→ **THE PROBLEM**
The result should be an exact copy of the data, free of pictures.

[Object state change records]
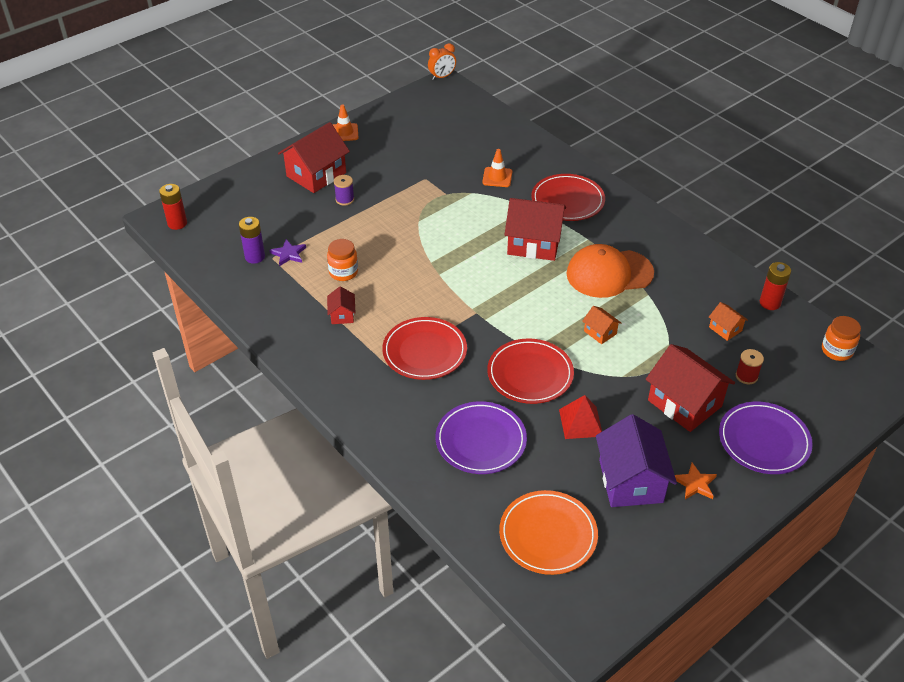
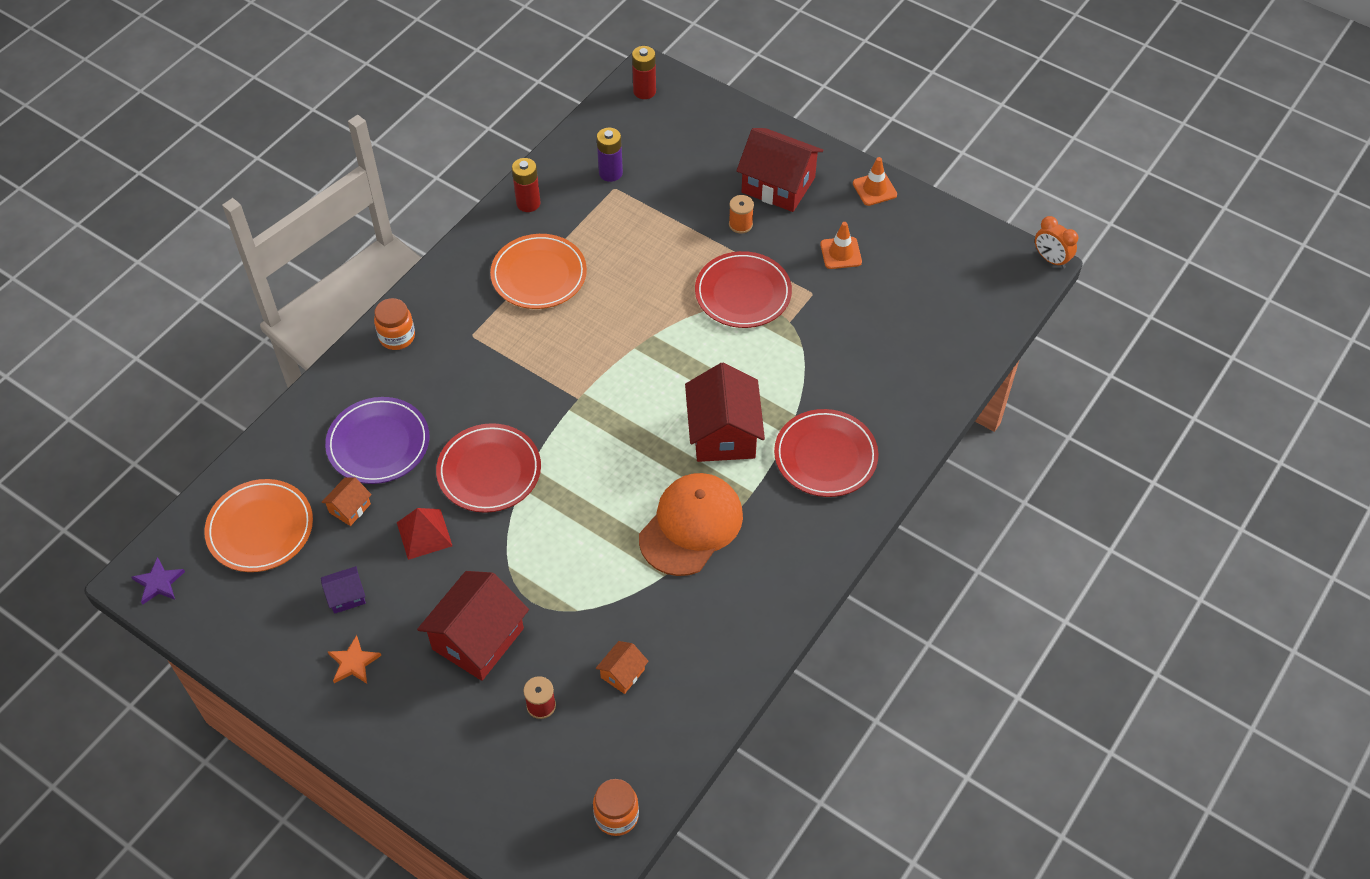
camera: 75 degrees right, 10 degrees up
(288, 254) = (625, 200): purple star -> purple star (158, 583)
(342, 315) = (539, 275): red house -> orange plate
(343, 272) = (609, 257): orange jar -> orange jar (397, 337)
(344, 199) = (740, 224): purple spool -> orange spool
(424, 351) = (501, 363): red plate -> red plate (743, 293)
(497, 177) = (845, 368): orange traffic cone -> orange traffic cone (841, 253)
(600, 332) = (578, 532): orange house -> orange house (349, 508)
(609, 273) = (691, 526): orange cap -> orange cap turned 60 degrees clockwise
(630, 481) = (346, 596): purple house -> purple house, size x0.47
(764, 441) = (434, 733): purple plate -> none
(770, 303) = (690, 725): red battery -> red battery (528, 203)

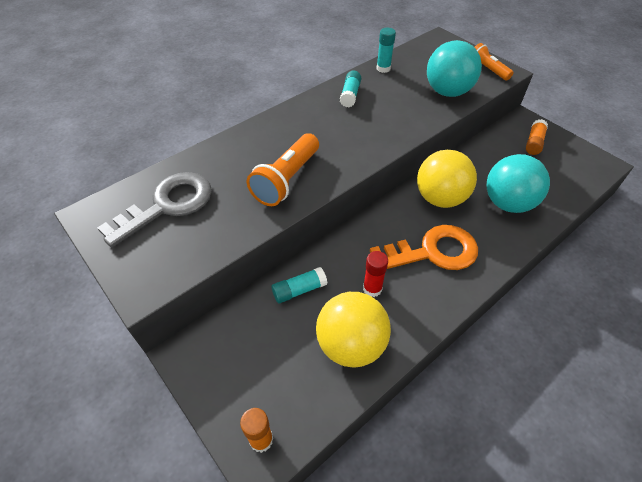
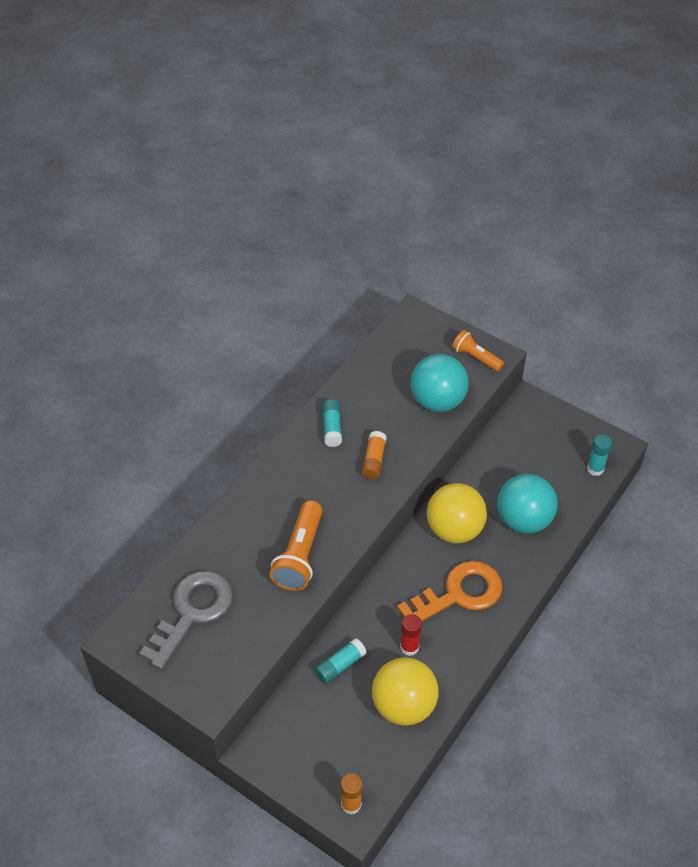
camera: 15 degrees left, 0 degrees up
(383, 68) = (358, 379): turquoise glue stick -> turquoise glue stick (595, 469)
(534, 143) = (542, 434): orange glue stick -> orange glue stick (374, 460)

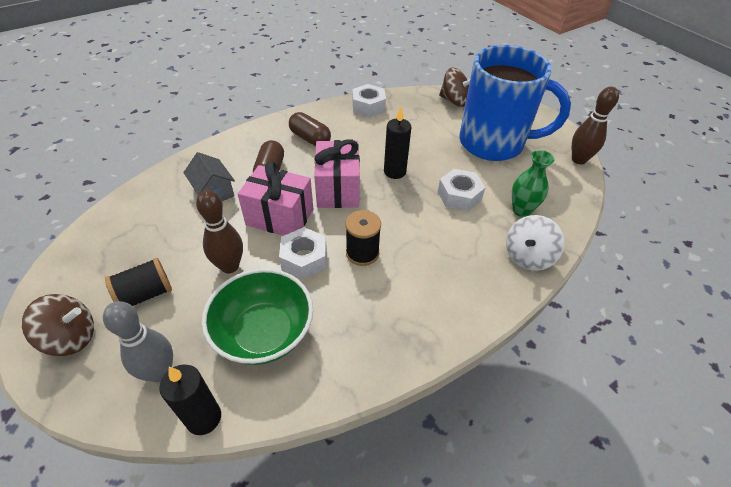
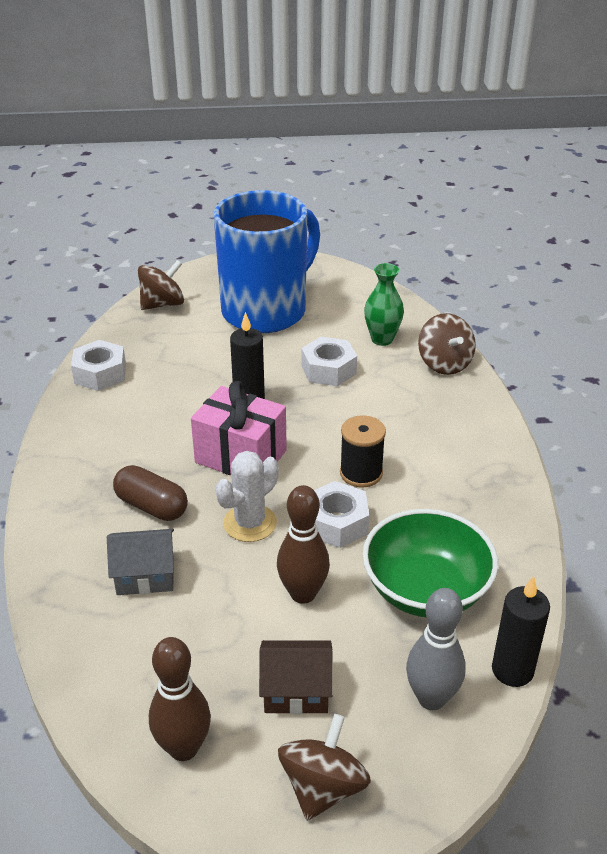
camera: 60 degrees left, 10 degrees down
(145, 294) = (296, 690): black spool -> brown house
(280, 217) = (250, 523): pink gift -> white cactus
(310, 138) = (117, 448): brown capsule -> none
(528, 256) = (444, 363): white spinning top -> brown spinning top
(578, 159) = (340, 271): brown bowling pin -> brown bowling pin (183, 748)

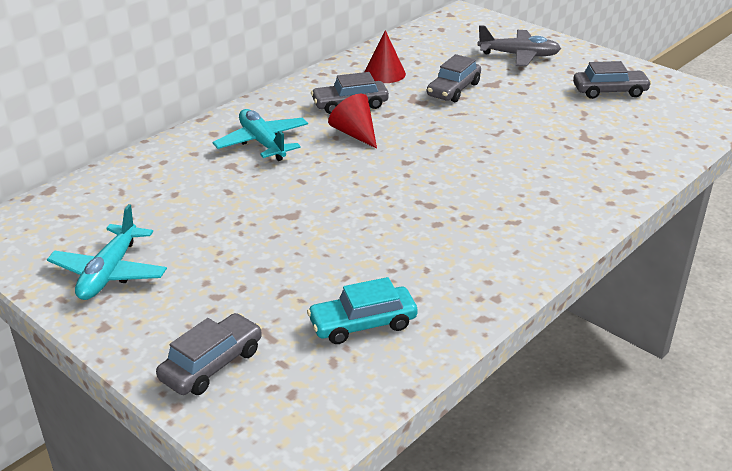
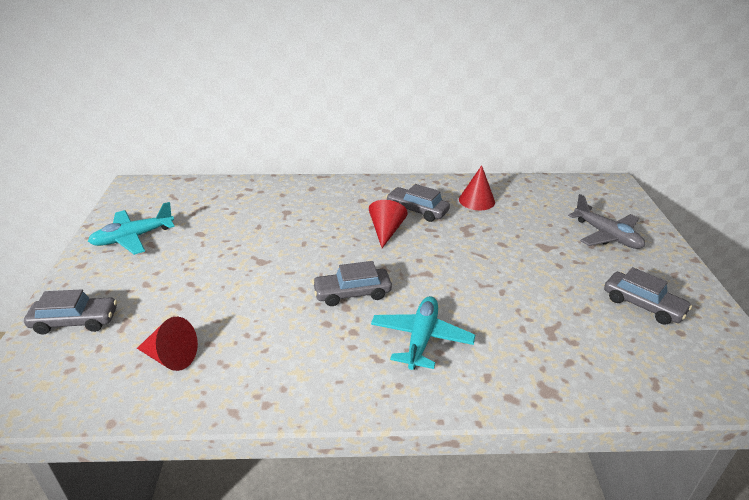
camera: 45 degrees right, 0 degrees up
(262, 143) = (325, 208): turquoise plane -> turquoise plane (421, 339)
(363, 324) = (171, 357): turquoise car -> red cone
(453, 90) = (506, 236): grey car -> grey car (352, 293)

→ **RESULT FOR THIS EXERCISE**
camera: 75 degrees right, 10 degrees up
(288, 254) = (625, 200): purple star -> purple star (158, 583)
(342, 315) = (539, 275): red house -> orange plate
(343, 272) = (609, 257): orange jar -> orange jar (397, 337)
(344, 199) = (740, 224): purple spool -> orange spool
(424, 351) = (501, 363): red plate -> red plate (743, 293)
(497, 177) = (845, 368): orange traffic cone -> orange traffic cone (841, 253)
(600, 332) = (578, 532): orange house -> orange house (349, 508)
(609, 273) = (691, 526): orange cap -> orange cap turned 60 degrees clockwise
(630, 481) = (346, 596): purple house -> purple house, size x0.47
(764, 441) = (434, 733): purple plate -> none
(770, 303) = (690, 725): red battery -> red battery (528, 203)

camera: 15 degrees left, 0 degrees up
(383, 68) = (358, 379): turquoise glue stick -> turquoise glue stick (595, 469)
(534, 143) = (542, 434): orange glue stick -> orange glue stick (374, 460)

camera: 60 degrees left, 10 degrees down
(145, 294) = (296, 690): black spool -> brown house
(280, 217) = (250, 523): pink gift -> white cactus
(310, 138) = (117, 448): brown capsule -> none
(528, 256) = (444, 363): white spinning top -> brown spinning top
(578, 159) = (340, 271): brown bowling pin -> brown bowling pin (183, 748)

camera: 45 degrees right, 0 degrees up
(262, 143) = (325, 208): turquoise plane -> turquoise plane (421, 339)
(363, 324) = (171, 357): turquoise car -> red cone
(453, 90) = (506, 236): grey car -> grey car (352, 293)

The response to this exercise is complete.